### Task to complete
Reproduce the data in full, exactly as given, leaving images out.

### Input data
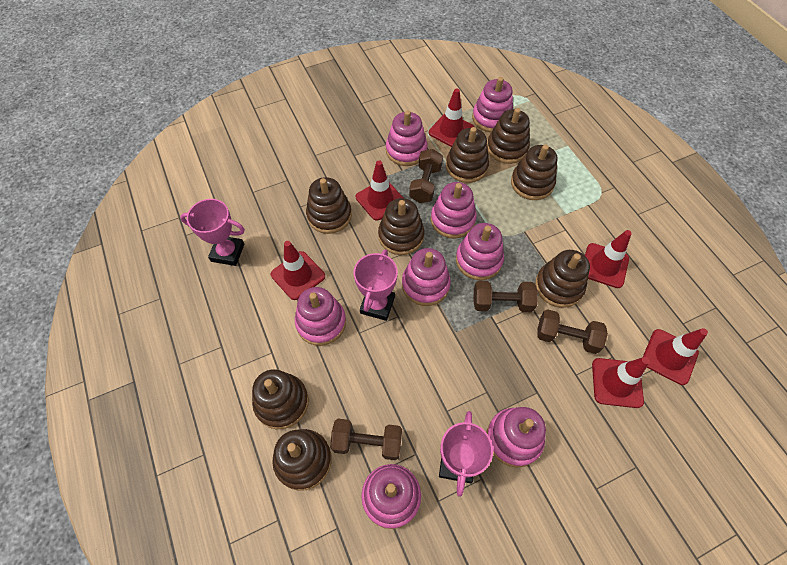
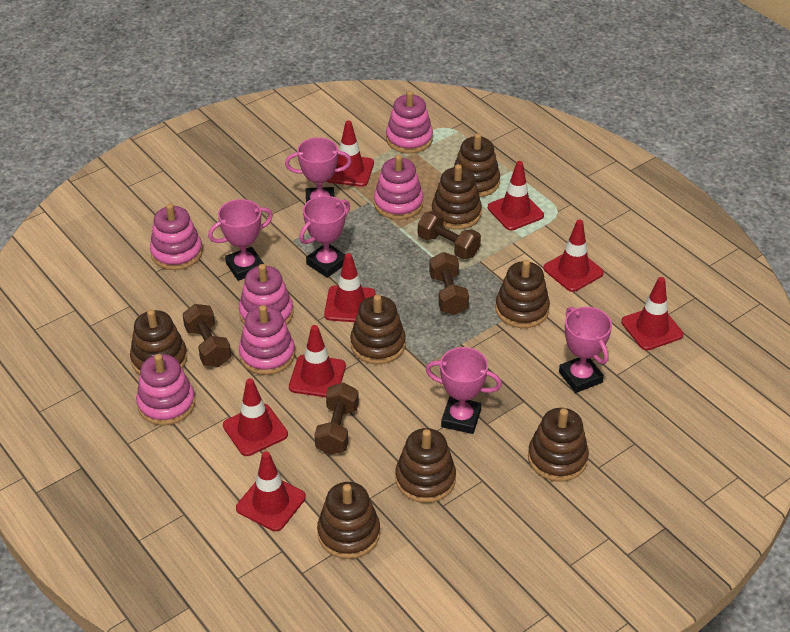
pink stacking toy: 8 -> 6
pink trophy: 3 -> 5
red traffic cone: 6 -> 8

### Output of the exercise
pink stacking toy: 8 -> 6
pink trophy: 3 -> 5
red traffic cone: 6 -> 8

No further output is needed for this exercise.